◆ **EXERCISE AIM**
Copy the lines of the listing below, starting with the line that contains "Boise: 11:19 -> 11:16" and running through the end of the listing, with both ends included. Leave the pictures out of your copy.

◆ **ENTRIES SHOWN**
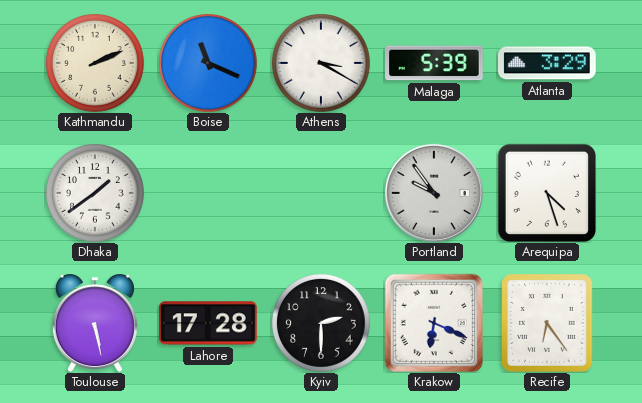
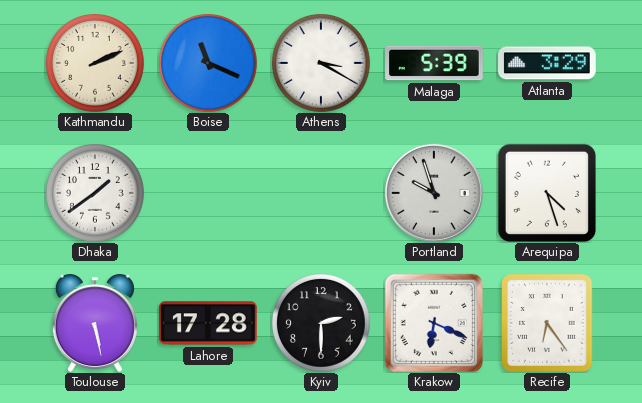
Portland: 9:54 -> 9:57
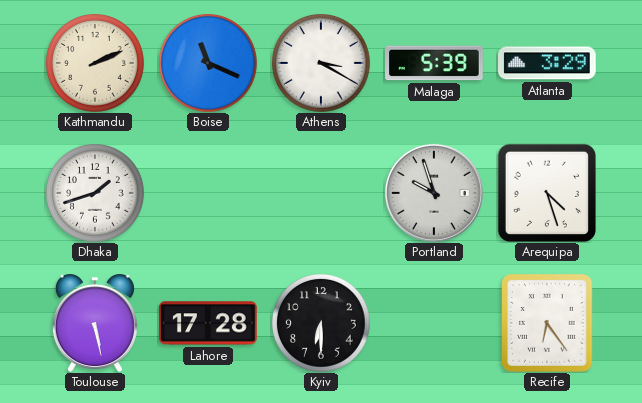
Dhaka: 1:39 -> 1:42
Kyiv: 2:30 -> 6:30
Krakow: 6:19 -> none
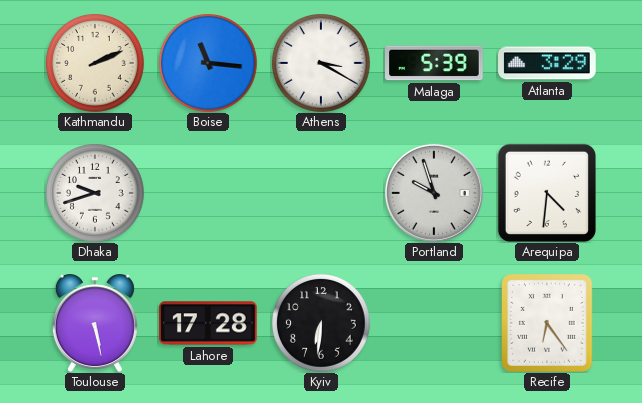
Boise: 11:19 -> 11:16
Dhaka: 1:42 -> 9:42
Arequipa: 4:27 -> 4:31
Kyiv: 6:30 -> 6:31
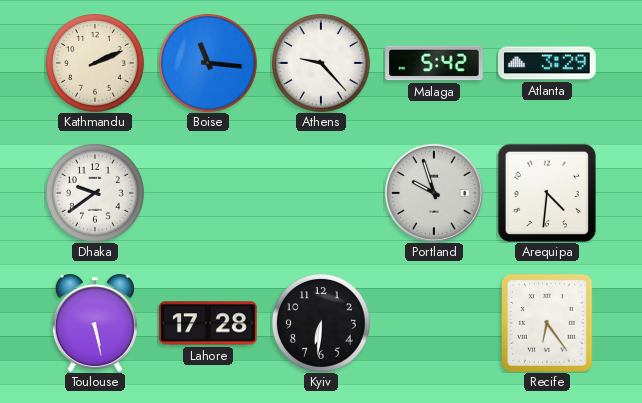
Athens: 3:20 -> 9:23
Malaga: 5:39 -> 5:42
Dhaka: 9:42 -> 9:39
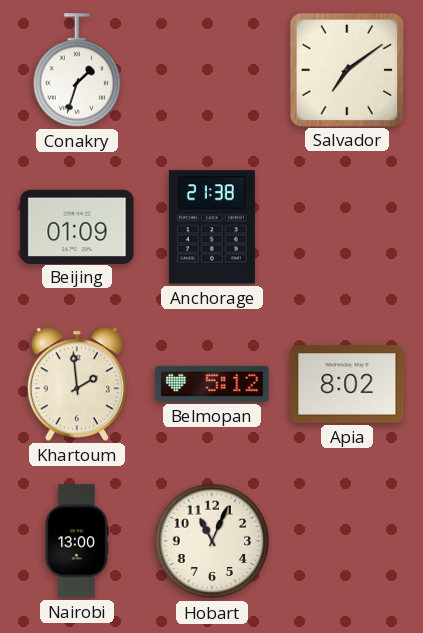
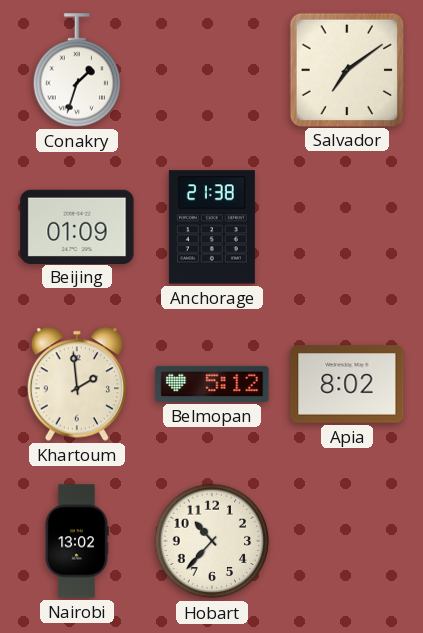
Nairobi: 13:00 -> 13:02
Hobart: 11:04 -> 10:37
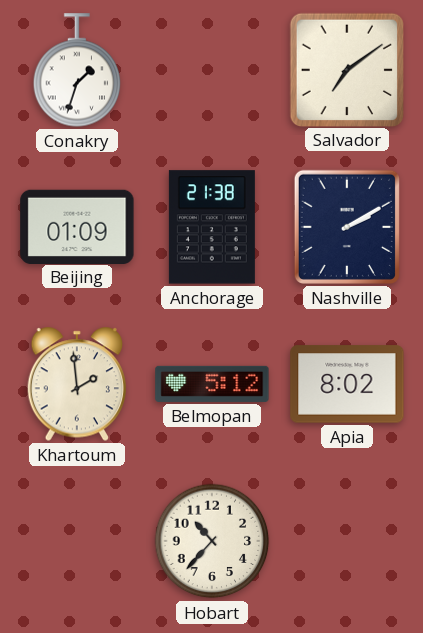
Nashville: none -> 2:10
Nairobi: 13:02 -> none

◆ **TASK OUTPUT**
Boise: 11:19 -> 11:16
Dhaka: 1:42 -> 9:42
Arequipa: 4:27 -> 4:31
Kyiv: 6:30 -> 6:31
Athens: 3:20 -> 9:23
Malaga: 5:39 -> 5:42
Dhaka: 9:42 -> 9:39
Nairobi: 13:00 -> 13:02
Hobart: 11:04 -> 10:37
Nashville: none -> 2:10
Nairobi: 13:02 -> none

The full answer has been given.